» **TASK TO CARRY OUT**
Beginning with the line that contains "green 1x2 brick [245,110,329,151]", transcribe every line down to the end of the entries, exactly, and no other lines.
————————
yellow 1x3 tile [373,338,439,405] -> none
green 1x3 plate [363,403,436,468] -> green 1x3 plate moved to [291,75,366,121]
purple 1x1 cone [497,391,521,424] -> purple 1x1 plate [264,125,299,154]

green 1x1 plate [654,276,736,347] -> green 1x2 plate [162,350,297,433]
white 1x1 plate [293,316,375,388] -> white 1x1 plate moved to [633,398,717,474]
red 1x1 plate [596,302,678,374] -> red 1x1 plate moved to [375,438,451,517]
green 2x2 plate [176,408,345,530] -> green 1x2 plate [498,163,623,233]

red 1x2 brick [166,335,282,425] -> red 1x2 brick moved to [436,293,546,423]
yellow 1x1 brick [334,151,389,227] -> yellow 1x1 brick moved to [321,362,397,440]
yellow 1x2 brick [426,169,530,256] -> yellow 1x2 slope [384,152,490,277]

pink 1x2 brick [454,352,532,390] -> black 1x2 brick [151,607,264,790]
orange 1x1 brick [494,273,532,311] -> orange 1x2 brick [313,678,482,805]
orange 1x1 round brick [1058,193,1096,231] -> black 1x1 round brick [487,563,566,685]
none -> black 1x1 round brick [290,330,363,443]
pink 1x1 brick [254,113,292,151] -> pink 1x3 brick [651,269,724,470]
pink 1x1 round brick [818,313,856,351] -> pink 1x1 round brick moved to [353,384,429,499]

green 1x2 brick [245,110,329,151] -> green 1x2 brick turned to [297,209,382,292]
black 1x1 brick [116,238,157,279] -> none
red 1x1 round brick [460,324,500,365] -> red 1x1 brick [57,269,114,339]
————————
» **REPLY TO THE EXERCISE**
green 1x2 brick [245,110,329,151] -> green 1x2 brick turned to [297,209,382,292]
black 1x1 brick [116,238,157,279] -> none
red 1x1 round brick [460,324,500,365] -> red 1x1 brick [57,269,114,339]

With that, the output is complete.